From the line containing "(372, 255) = (196, 208): blue" to the end of the listing, copy each line exactly and leave out all others.

• [Information supplied]
•••••

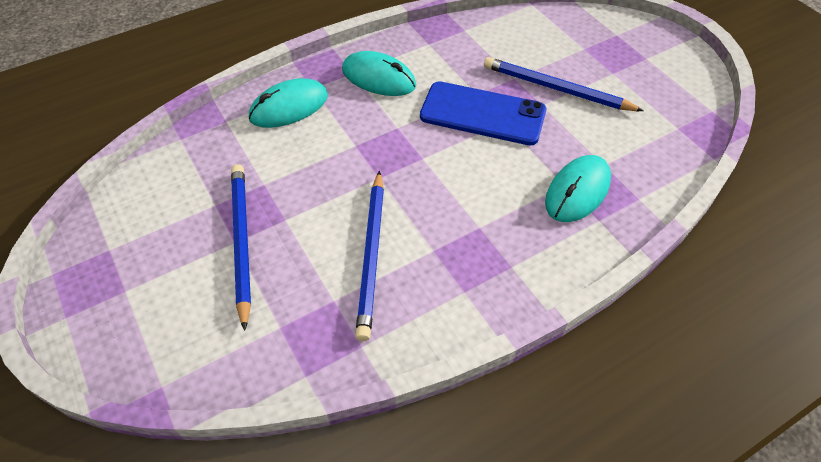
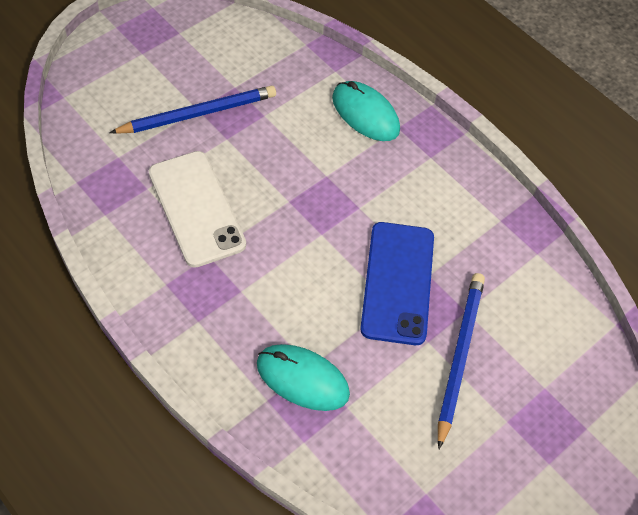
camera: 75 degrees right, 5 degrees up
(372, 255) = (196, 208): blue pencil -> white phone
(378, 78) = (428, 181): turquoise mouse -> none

•••••

• [Solution for this task]
(372, 255) = (196, 208): blue pencil -> white phone
(378, 78) = (428, 181): turquoise mouse -> none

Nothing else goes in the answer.